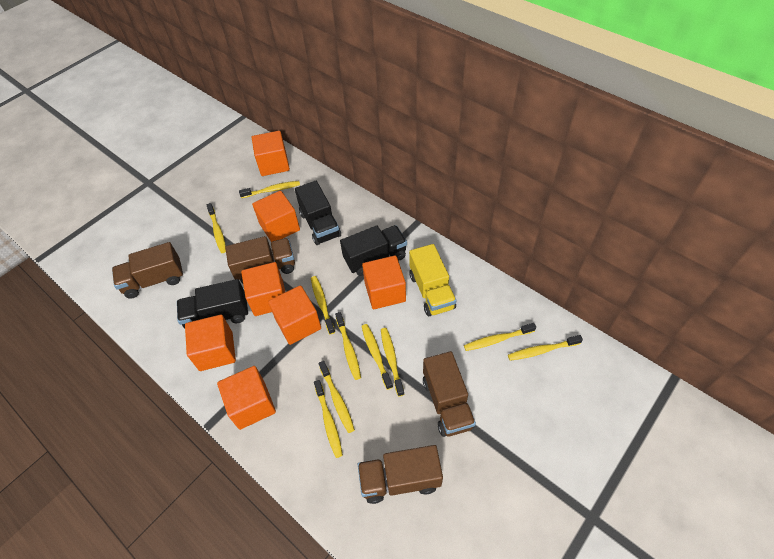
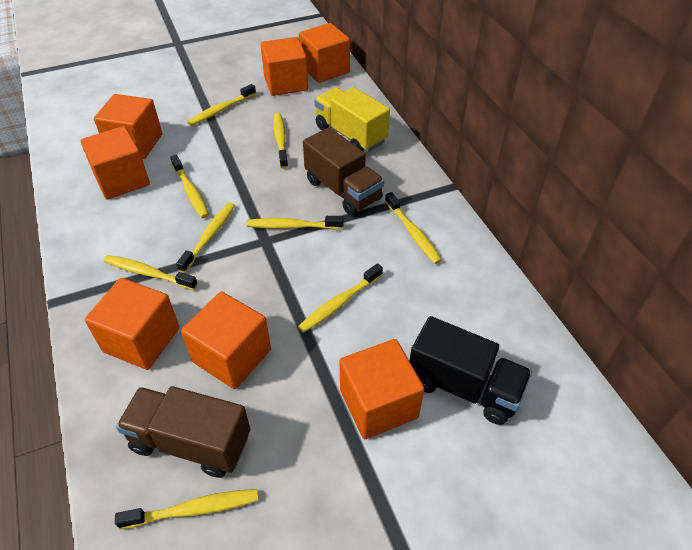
black truck: 3 -> 1
brown truck: 4 -> 2
yellow toothbrush: 10 -> 9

TRY IT = A verbatim copy of the listing is required, with all pictures left out.

ANSWER TO THIS PROBLEM =
black truck: 3 -> 1
brown truck: 4 -> 2
yellow toothbrush: 10 -> 9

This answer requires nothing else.